ABOUT THIS TASK:
The answer is an exact repeat of the entries below, with the pictures omitted.

Extracted data entries:
##########
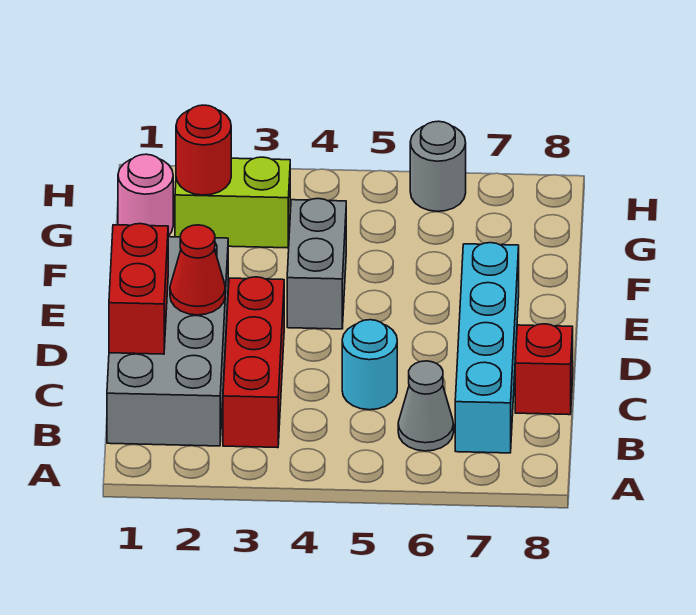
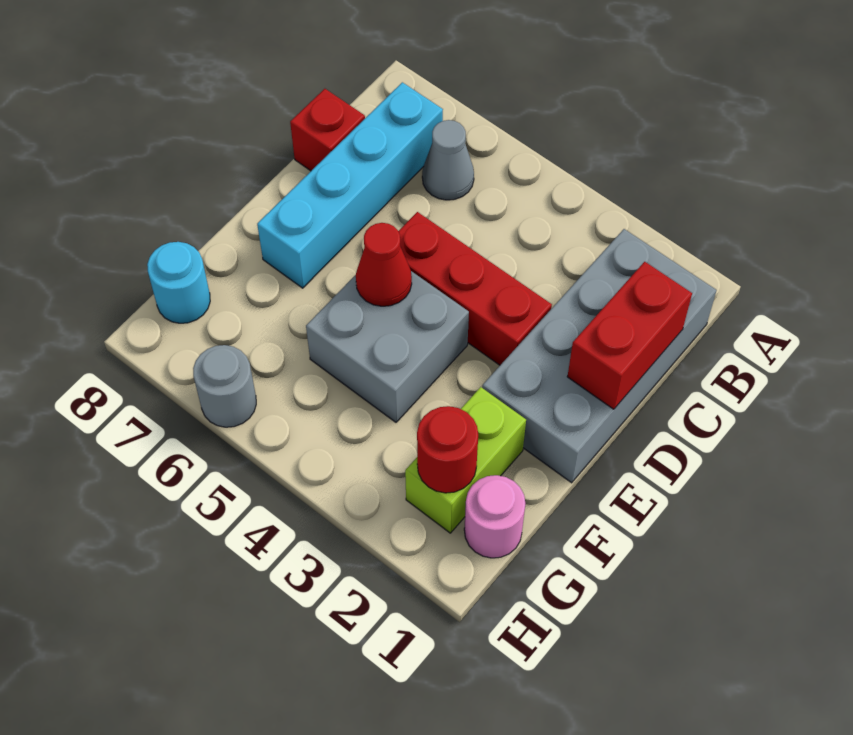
red brick B3:D3 level 1 -> red brick D3:D5 level 1
cyan round brick C5 level 1 -> cyan round brick G8 level 1
red cone D2 level 2 -> red cone E5 level 2
grey brick E4:F4 level 1 -> grey brick E4:F5 level 1
lime brick G2:G3 level 1 -> lime brick F2:G2 level 1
##########
RESULT OF THE TASK:
red brick B3:D3 level 1 -> red brick D3:D5 level 1
cyan round brick C5 level 1 -> cyan round brick G8 level 1
red cone D2 level 2 -> red cone E5 level 2
grey brick E4:F4 level 1 -> grey brick E4:F5 level 1
lime brick G2:G3 level 1 -> lime brick F2:G2 level 1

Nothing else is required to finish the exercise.